WHAT YOU ARE ASKED TO DO — Would you please reproduce all the entries word for word, minus the pictures?

DATASET RECORDS —

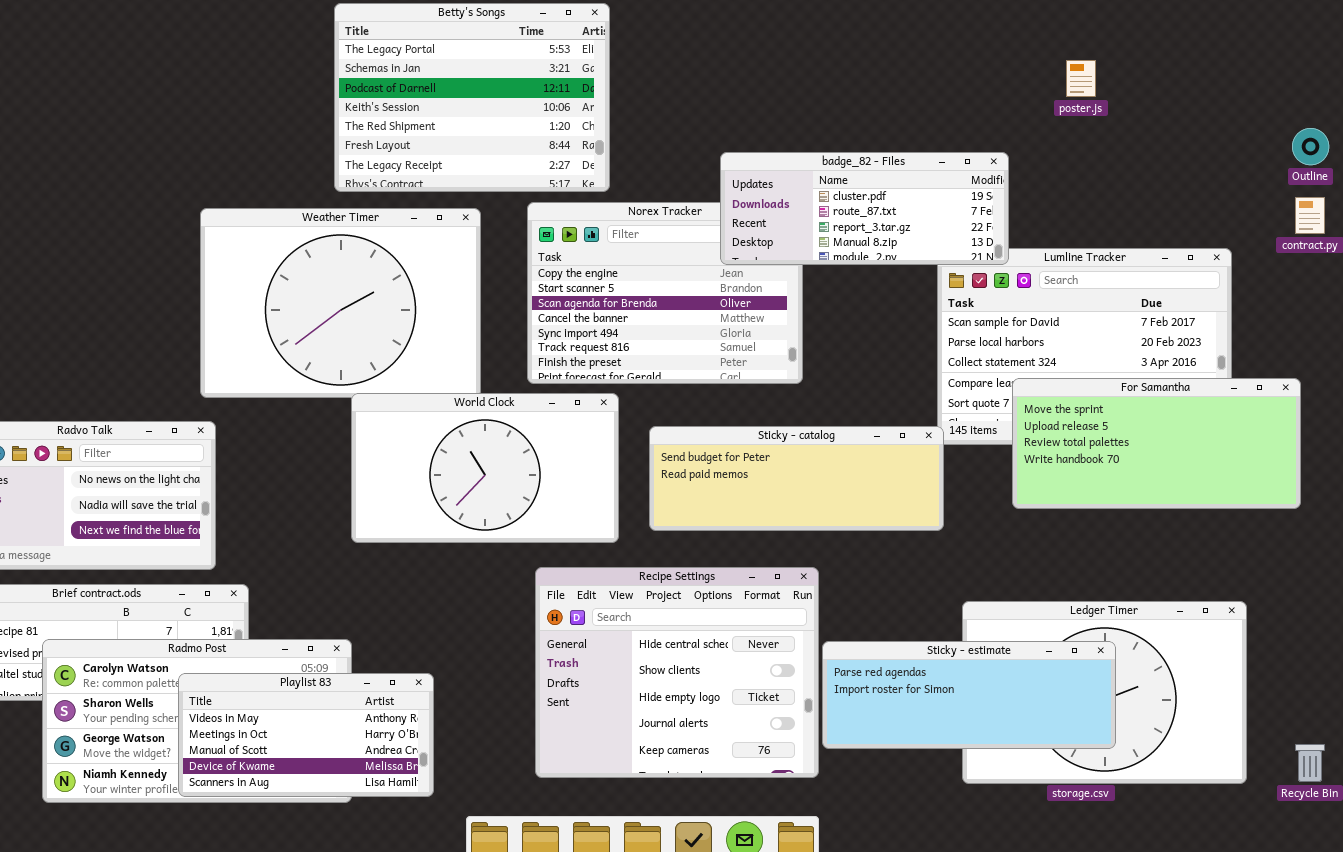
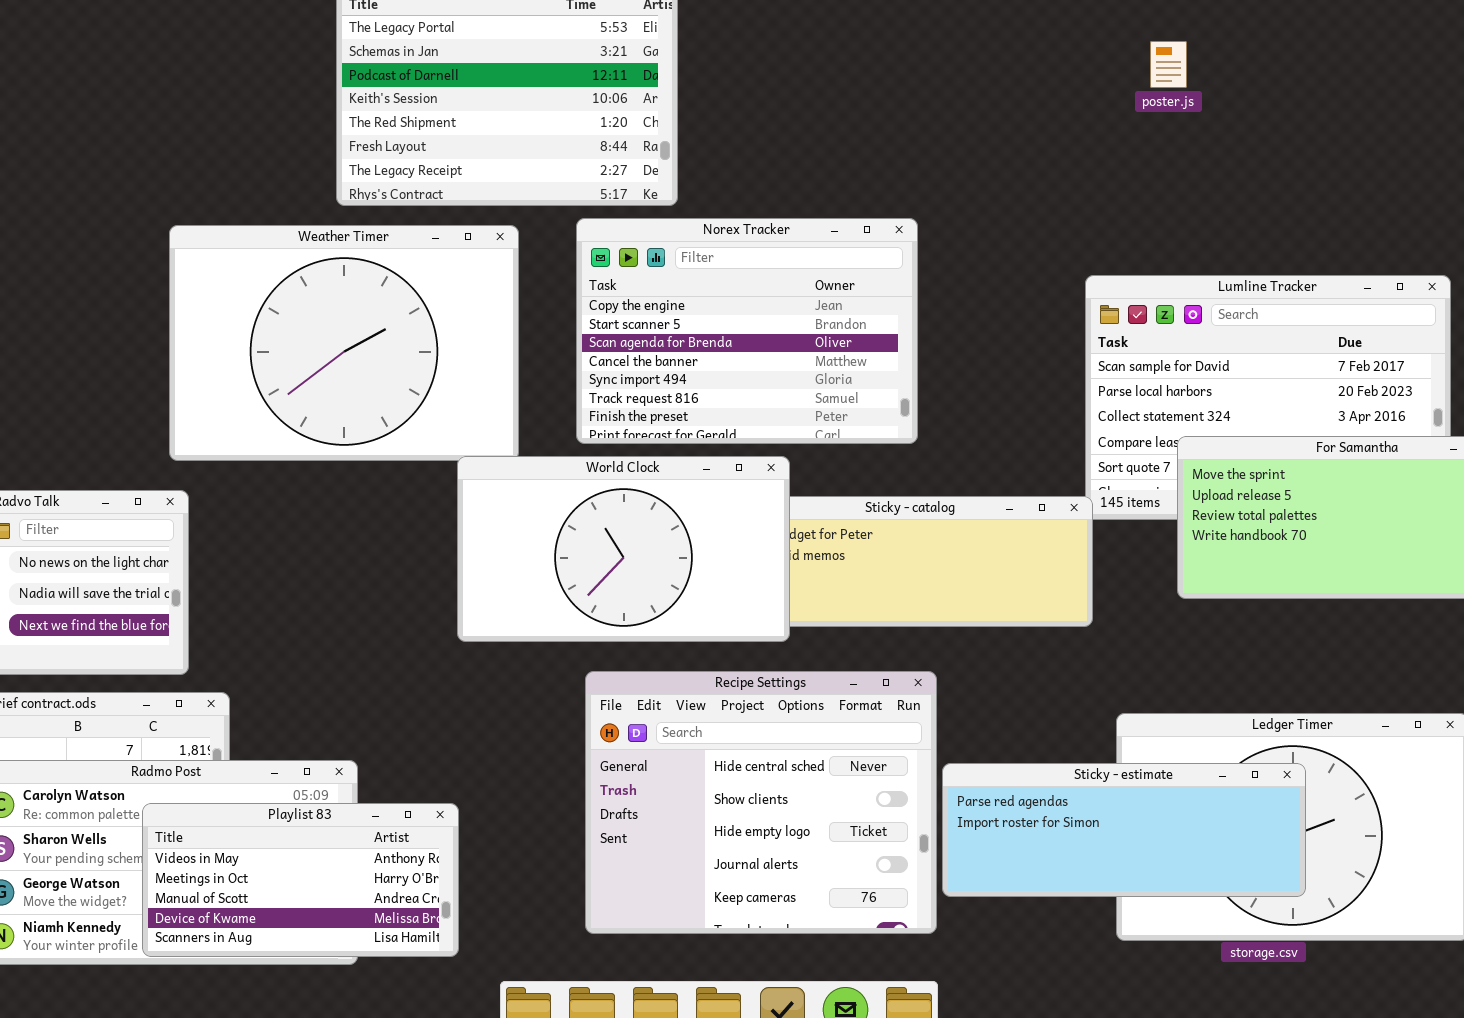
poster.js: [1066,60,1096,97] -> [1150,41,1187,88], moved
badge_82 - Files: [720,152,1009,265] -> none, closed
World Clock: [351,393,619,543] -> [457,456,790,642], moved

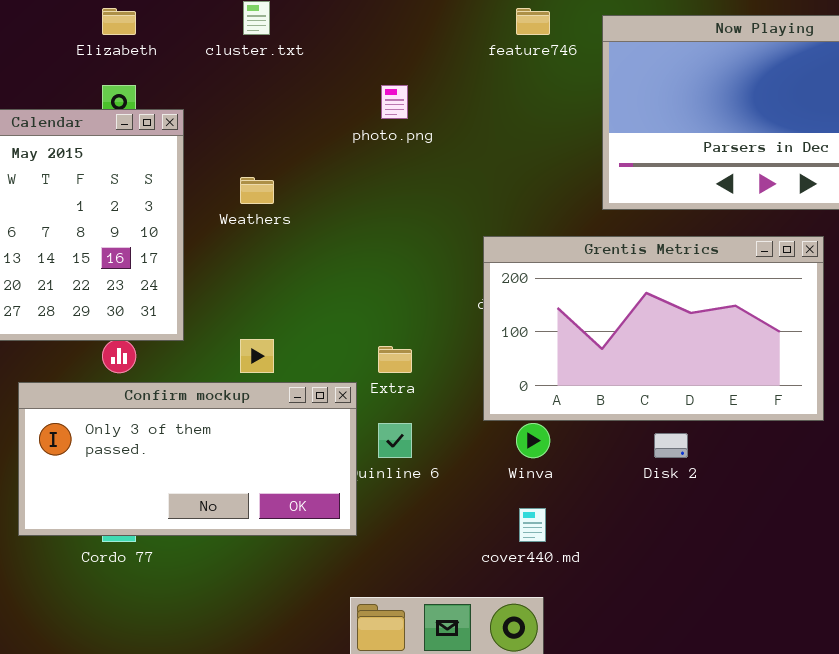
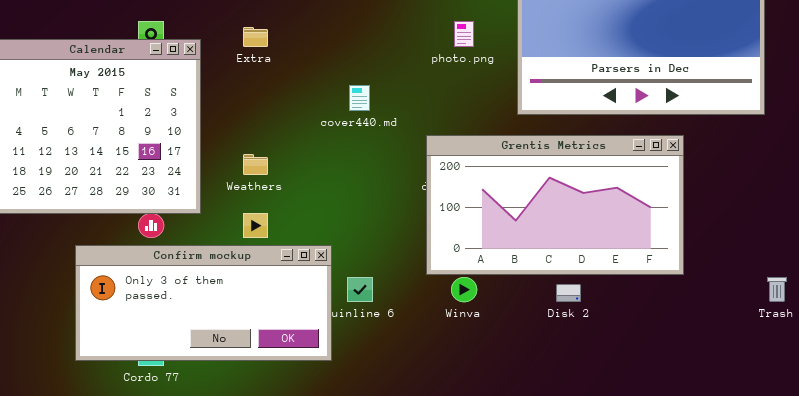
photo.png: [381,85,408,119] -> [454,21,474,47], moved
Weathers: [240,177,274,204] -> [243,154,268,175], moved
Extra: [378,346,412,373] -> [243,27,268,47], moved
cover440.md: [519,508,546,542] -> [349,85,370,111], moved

TASK OUTPUT —
poster.js: [1066,60,1096,97] -> [1150,41,1187,88], moved
badge_82 - Files: [720,152,1009,265] -> none, closed
World Clock: [351,393,619,543] -> [457,456,790,642], moved

photo.png: [381,85,408,119] -> [454,21,474,47], moved
Weathers: [240,177,274,204] -> [243,154,268,175], moved
Extra: [378,346,412,373] -> [243,27,268,47], moved
cover440.md: [519,508,546,542] -> [349,85,370,111], moved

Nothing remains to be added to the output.